# Directive
Sort through the material below and copy each line with "counterclockwise".

# Data for this task
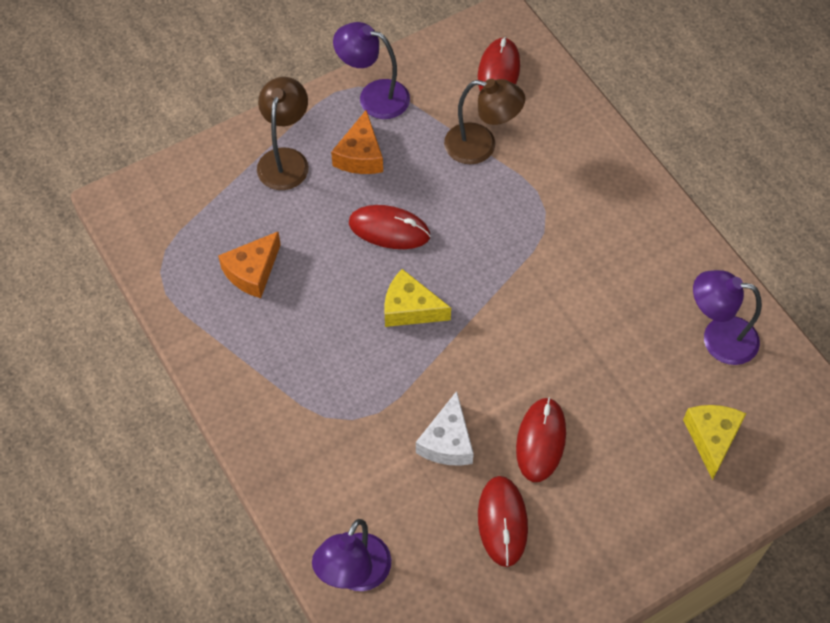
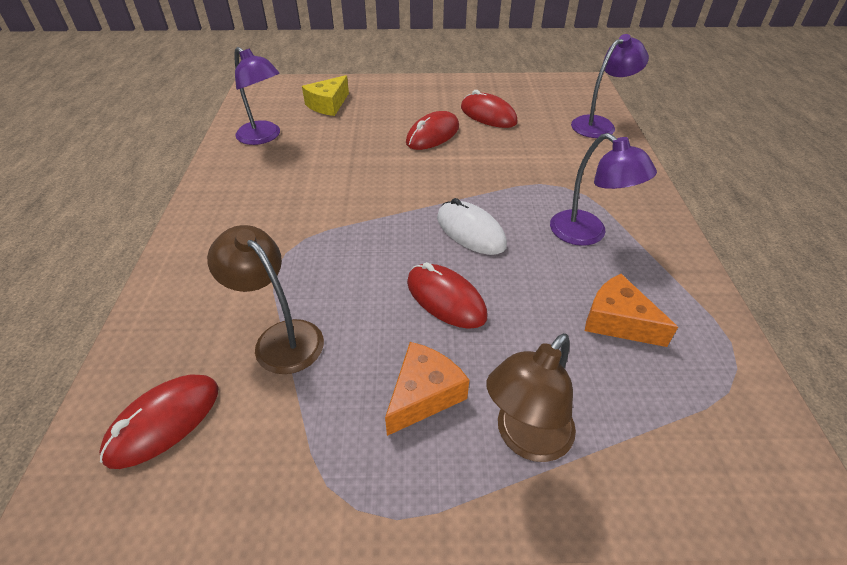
camera: 150 degrees left, 15 degrees down
(252, 271) = (618, 321): orange cheese -> orange cheese turned 120 degrees counterclockwise
(374, 96) = (347, 476): purple lamp -> purple lamp (587, 234)
(410, 308) = (470, 231): yellow cheese -> white mouse
(447, 441) = (497, 154): white cheese -> none
(502, 522) = (488, 115): red mouse -> red mouse turned 75 degrees counterclockwise

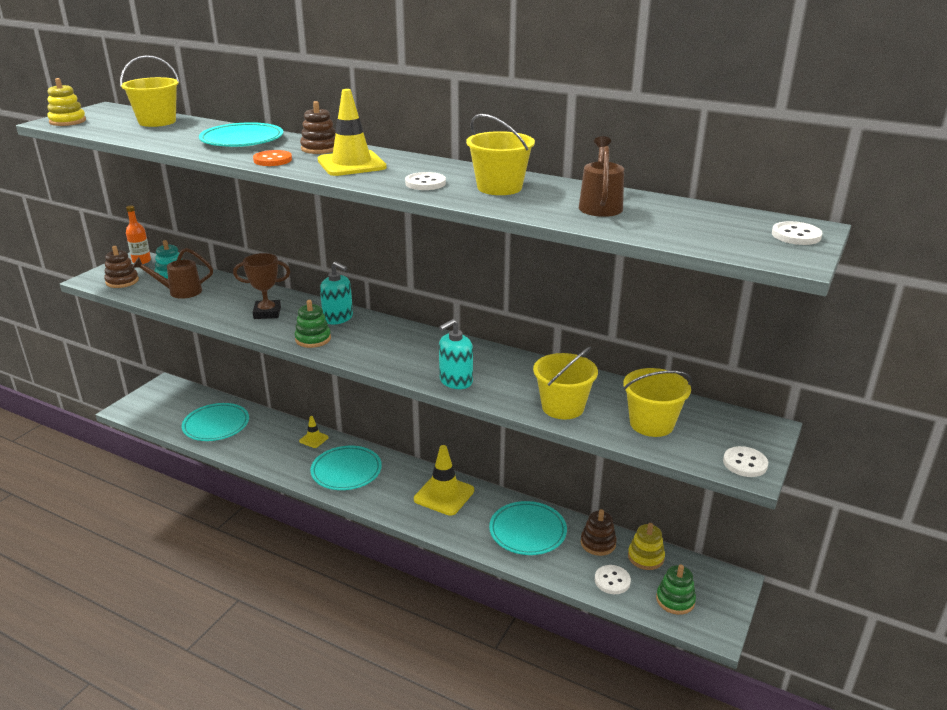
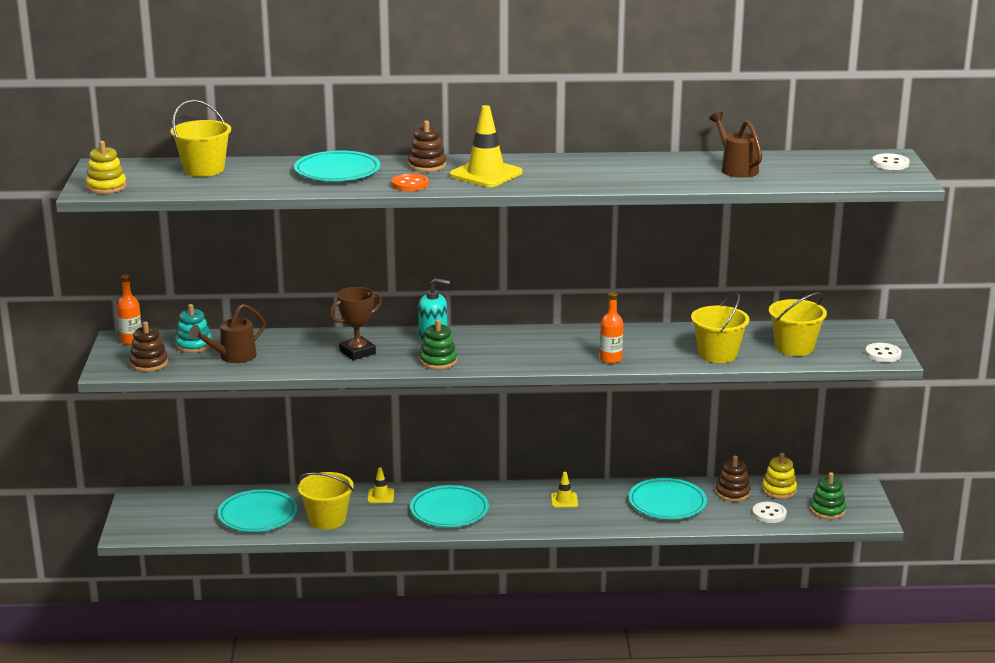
camera: 30 degrees left, 5 degrees down
(425, 183) = (579, 178): white button -> none
(444, 495) = (564, 500): yellow traffic cone -> yellow traffic cone, size x0.51
(455, 381) = (610, 359): turquoise soap dispenser -> orange bottle
(499, 187) = (641, 170): yellow bucket -> yellow bucket (327, 519)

# Result of the exercise
(252, 271) = (618, 321): orange cheese -> orange cheese turned 120 degrees counterclockwise
(502, 522) = (488, 115): red mouse -> red mouse turned 75 degrees counterclockwise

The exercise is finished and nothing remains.